- [Stated exercise] Please collect every line of the material below that contains the string "kern".

########

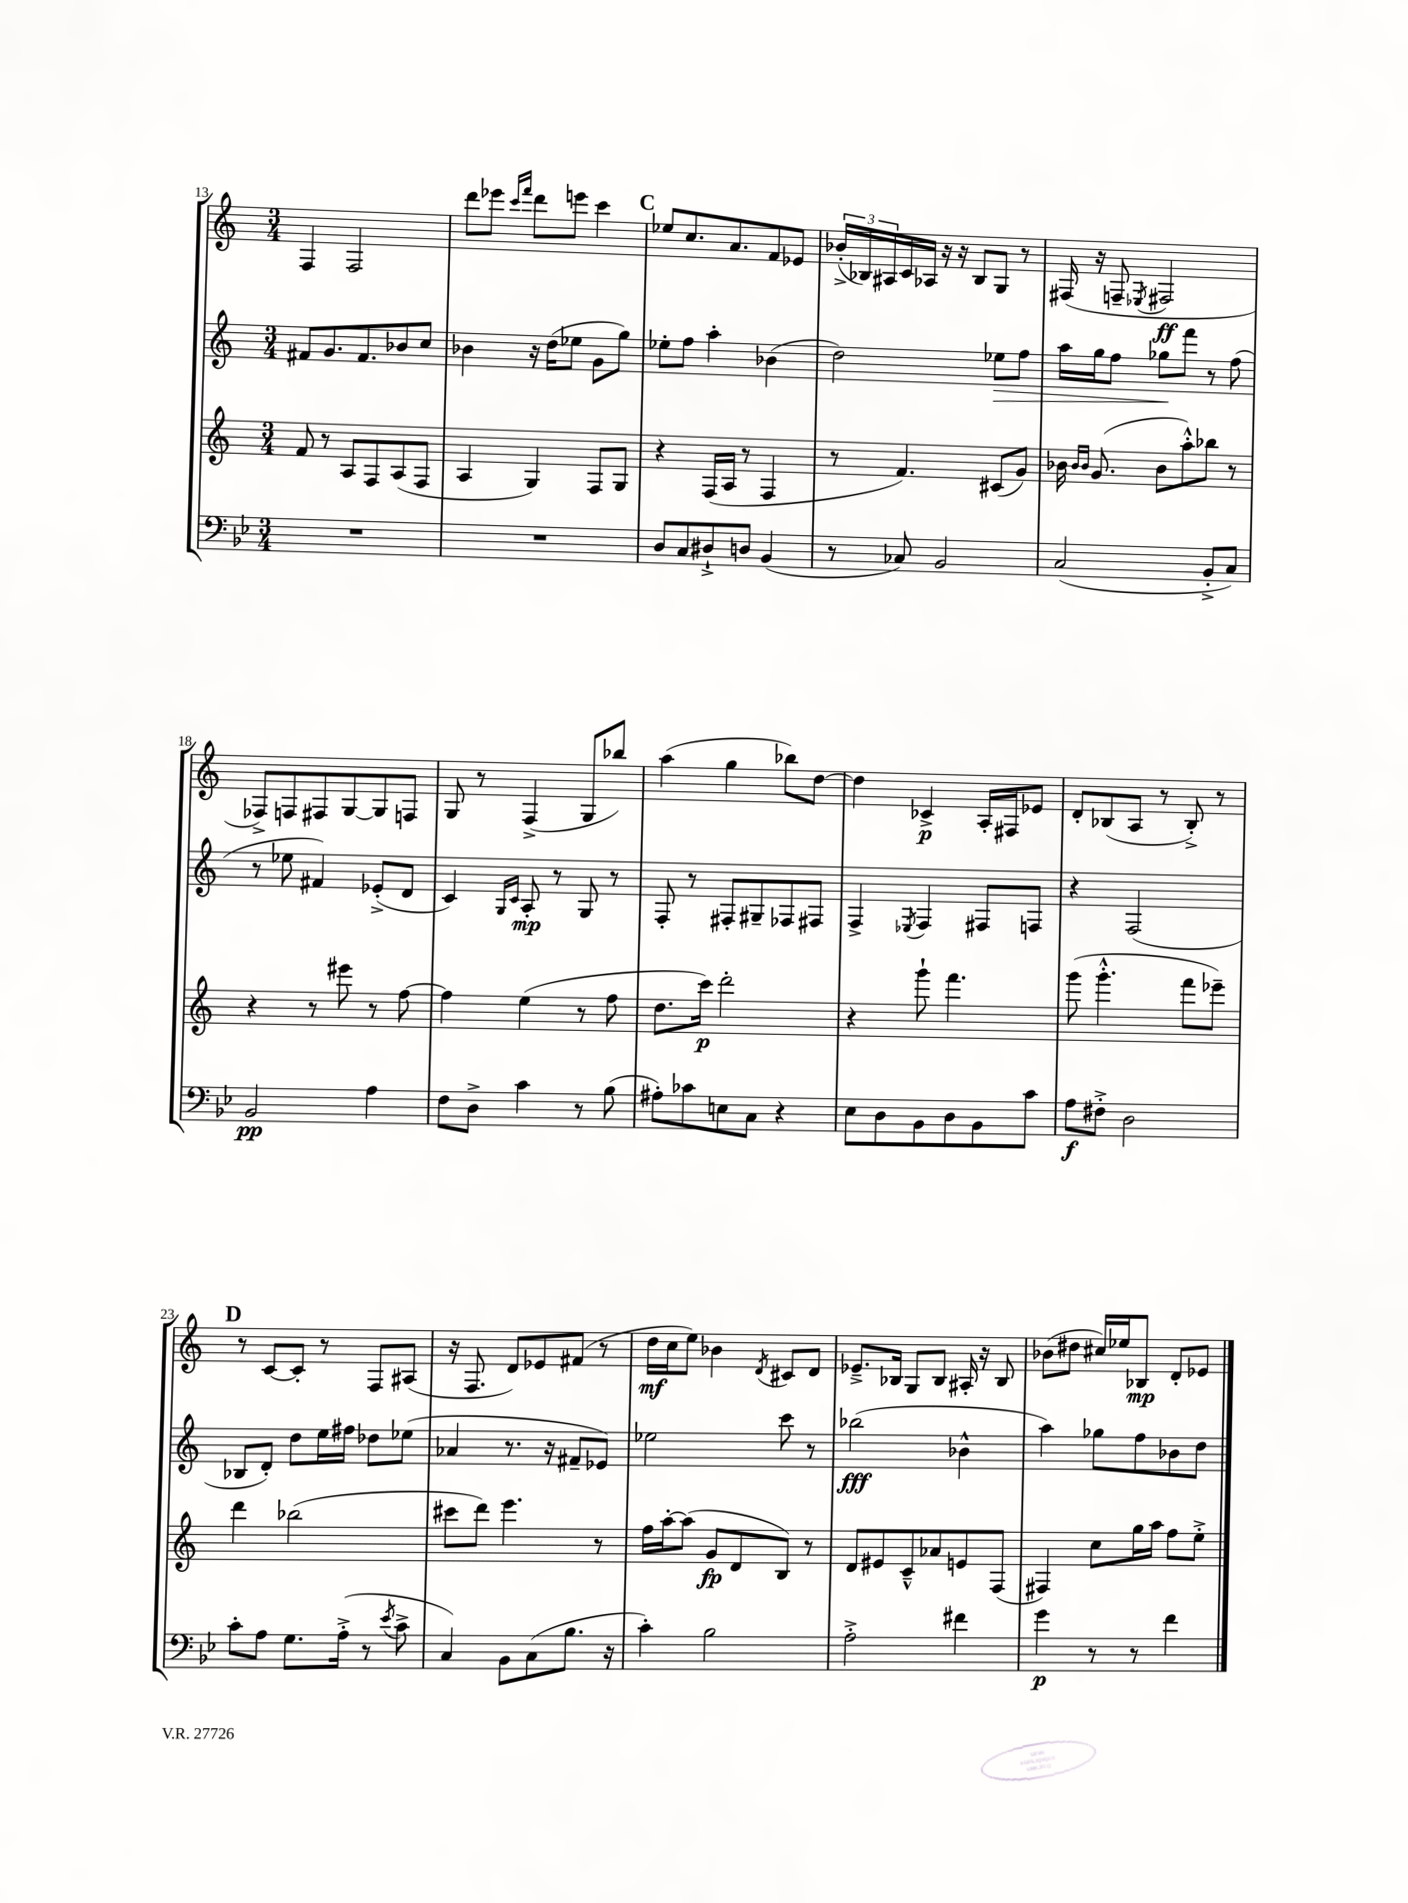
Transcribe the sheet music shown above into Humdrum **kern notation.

**kern	**dynam	**kern	**dynam	**kern	**dynam	**kern	**dynam
*part4	*part4	*part3	*part3	*part2	*part2	*part1	*part1
*staff4	*staff4	*staff3	*staff3	*staff2	*staff2	*staff1	*staff1
*clefF4	*	*clefG2	*	*clefG2	*	*clefG2	*
*k[b-e-]	*	*k[]	*	*k[]	*	*k[]	*
*M3/4	*	*M3/4	*	*M3/4	*	*M3/4	*
=13	=13	=13	=13	=13	=13	=13	=13
2.r	.	8f/	.	8f#X/L	.	4F/	.
.	.	8r	.	8.g/	.	.	.
.	.	8A/L	.	.	.	2F/	.
.	.	.	.	8.f#/	.	.	.
.	.	8F/	.	.	.	.	.
.	.	(8A/	.	8b-X/	.	.	.
.	.	8F/J	.	8cc/J	.	.	.
=14	=14	=14	=14	=14	=14	=14	=14
2.r	.	4A/	.	4b-X\	.	8ddd\L	.
.	.	.	.	.	.	8eee-X\J	.
.	.	.	.	.	.	16qqccc/LL	.
.	.	.	.	.	.	16qqfff/JJ	.
.	.	4G/)	.	16r	.	8ddd\L	.
.	.	.	.	(16dd\KL	.	.	.
.	.	.	.	8ee-X\J	.	8eeen\J	.
.	.	8F/L	.	8g\L	.	4ccc\	.
.	.	8G/J	.	8gg\J)	.	.	.
!!LO:REH:place=s1:t=C
=15	=15	=15	=15	=15	=15	=15	=15
8D/L	.	4r	.	8ee-X'\L	.	8ee-X/L	.
8C/	.	.	.	8ff\J	.	8.cc/	.
8D#X`^/	.	(16F/LL	.	4aa'\	.	.	.
.	.	16A/JJ	.	.	.	8.a/	.
8Dn/J	.	8r	.	.	.	.	.
(4BB-/	.	4F/	.	(4b-X\	.	8f/	.
.	.	.	.	.	.	8e-X/J	.
=16	=16	=16	=16	=16	=16	=16	=16
8r	.	8r	.	2dd\)	.	(24b-X'^/LL	.
.	.	.	.	.	.	24B-X/)	.
.	.	.	.	.	.	24A#X/	.
8C-X/)	.	4.f/)	.	.	.	16c/	.
.	.	.	.	.	.	16A-X/JJ	.
2BB-/	.	.	.	.	.	16r	.
.	.	.	.	.	.	16r	.
.	.	.	.	.	.	8B-/L	.
!	!	!	!	!	!LO:HP:b	!	!
.	.	(8c#X/L	.	8ee-X\L	>	8G/J	.
.	.	8g/J)	.	8ff\J	.	8r	.
=17	=17	=17	=17	=17	=17	=17	=17
(2C/	.	16b-X\	.	16aa\LL	.	(16F#X/	.
.	.	16qqb-/LL	.	.	.	.	.
.	.	16qqb-/JJ	.	.	.	.	.
.	.	(8.g/	.	16gg\J	.	16r	.
.	.	.	.	8ff\J	.	8Fn~/	.
.	.	.	.	.	.	8qE-X/	.
.	.	8b-\L	.	8gg-X\L	.	2F#X/	ff
.	.	8aa'^^\)	.	8fff\J	]	.	.
8BB-'^/L	.	8bb-X\J	.	8r	.	.	.
8C/J)	.	8r	.	(8ff\	.	.	.
!!LO:LB:g=z
=18	=18	=18	=18	=18	=18	=18	=18
2BB-/	pp	4r	.	8r	.	8F-X^/L)	.
.	.	.	.	8ee-X\	.	8Fn/	.
.	.	8r	.	4f#X/)	.	8F#X/	.
.	.	8eee#X\	.	.	.	[8G/	.
4A\	.	8r	.	(8e-X'^/L	.	8G/]	.
.	.	[8ff\	.	8d/J	.	8Fn/J	.
=19	=19	=19	=19	=19	=19	=19	=19
8F\L	.	4ff\]	.	4c/)	.	8G/	.
8D^\J	.	.	.	.	.	8r	.
.	.	.	.	16qqG/LL	.	.	.
.	.	.	.	16qqc/JJ	.	.	.
4c\	.	(4ee\	.	8A'/	mp	(4F^/	.
.	.	.	.	8r	.	.	.
8r	.	8r	.	8G/	.	8G/L	.
(8B-\	.	8ff\	.	8r	.	8bb-X/J)	.
=20	=20	=20	=20	=20	=20	=20	=20
8A#X'\L)	.	8.dd\L	.	8F'/	.	(4aa\	.
8c-X\	.	.	.	8r	.	.	.
.	.	16ccc\Jk)	p	.	.	.	.
8En\	.	2ddd'\	.	8F#X'/L	.	4gg\	.
8C\J	.	.	.	8G#X~/	.	.	.
4r	.	.	.	8F-X/	.	8bb-X\L)	.
.	.	.	.	8F#X/J	.	[8dd\J	.
=21	=21	=21	=21	=21	=21	=21	=21
8E-\L	.	4r	.	4F^/	.	4dd\]	.
8D\	.	.	.	.	.	.	.
.	.	.	.	8qE-X/	.	.	.
8BB-\	.	8ggg`\	.	4F/	.	4c-X^/	p
8D\	.	4.fff\	.	.	.	.	.
8BB-\	.	.	.	8F#X/L	.	16A'/LL	.
.	.	.	.	.	.	16F#X/J	.
8c\J	.	.	.	8Fn/J	.	8e-X/J	.
=22	=22	=22	=22	=22	=22	=22	=22
8A\L	f	(8ggg\	.	4r	.	8d'/L	.
8F#X'^\J	.	4.ggg'^^\	.	.	.	(8B-X/	.
2D\	.	.	.	(2F/	.	8A/J	.
.	.	.	.	.	.	8r	.
.	.	8fff\L	.	.	.	8B-'^/)	.
.	.	8eee-X~\J)	.	.	.	8r	.
!!LO:LB:g=z
!!LO:REH:place=s1:t=D
=23	=23	=23	=23	=23	=23	=23	=23
8c'\L	.	4ddd\	.	8B-X/L	.	8r	.
8A\J	.	.	.	8d'/J)	.	[8c/L	.
8.G\L	.	(2bb-X\	.	8dd\L	.	8c'/J]	.
.	.	.	.	16ee\L	.	8r	.
(16A'^\Jk	.	.	.	16ff#X\JJ	.	.	.
8r	.	.	.	8dd-X\L	.	8F/L	.
8qe-/	.	.	.	.	.	.	.
8c^\	.	.	.	(8ee-X\J	.	(8A#X/J	.
=24	=24	=24	=24	=24	=24	=24	=24
4C/)	.	8ccc#X\L	.	4a-X/	.	16r	.
.	.	.	.	.	.	8.F/	.
.	.	8ddd\J)	.	.	.	.	.
8BB-\L	.	4.eee\	.	8.r	.	8d/L)	.
(8C\	.	.	.	.	.	8e-X/	.
.	.	.	.	16r	.	.	.
8.B-\J	.	.	.	8f#X~/L	.	(8f#X/J	.
.	.	8r	.	8e-X/J)	.	8r	.
16r	.	.	.	.	.	.	.
=25	=25	=25	=25	=25	=25	=25	=25
4c'\)	.	16ff\LL	.	2ee-X\	.	16dd\LL	mf
.	.	[16aa'\J	.	.	.	16cc\J	.
.	.	(8aa\J]	.	.	.	8ee\J)	.
2B-\	.	8g/L	fp	.	.	4b-X\	.
.	.	8d/	.	.	.	.	.
.	.	.	.	.	.	8qd/	.
.	.	8B/J)	.	8ccc\	.	8c#X/L	.
.	.	8r	.	8r	.	8d/J	.
=26	=26	=26	=26	=26	=26	=26	=26
2A'^\	.	8d/L	.	(2bb-X\	fff	8.e-X~^/L	.
.	.	8e#X/	.	.	.	.	.
.	.	.	.	.	.	16B-X/Jk	.
.	.	8c~^^/	.	.	.	8G/L	.
.	.	8a-X/	.	.	.	8B-/J	.
4f#X\	.	8en/	.	4b-X^^\	.	16A#X'/	.
.	.	.	.	.	.	16r	.
.	.	(8F/J	.	.	.	8B-/	.
=27	=27	=27	=27	=27	=27	=27	=27
4g\	p	4F#X/)	.	4aa\)	.	(8b-X\L	.
.	.	.	.	.	.	8dd#X\J	.
8r	.	8cc\L	.	8gg-X\L	.	16cc#X/LL)	.
.	.	.	.	.	.	16ee-X/J	.
8r	.	16gg\L	.	8ff\	.	8B-X/J	mp
.	.	16aa\JJ	.	.	.	.	.
4f\	.	8ff\L	.	8b-X\	.	8d'/L	.
.	.	8ee'^\J	.	8dd\J	.	8e-X/J	.
==	==	==	==	==	==	==	==
*-	*-	*-	*-	*-	*-	*-	*-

########

- [Answer for the task]
Transcribe the sheet music shown above into Humdrum **kern notation.
**kern	**dynam	**kern	**dynam	**kern	**dynam	**kern	**dynam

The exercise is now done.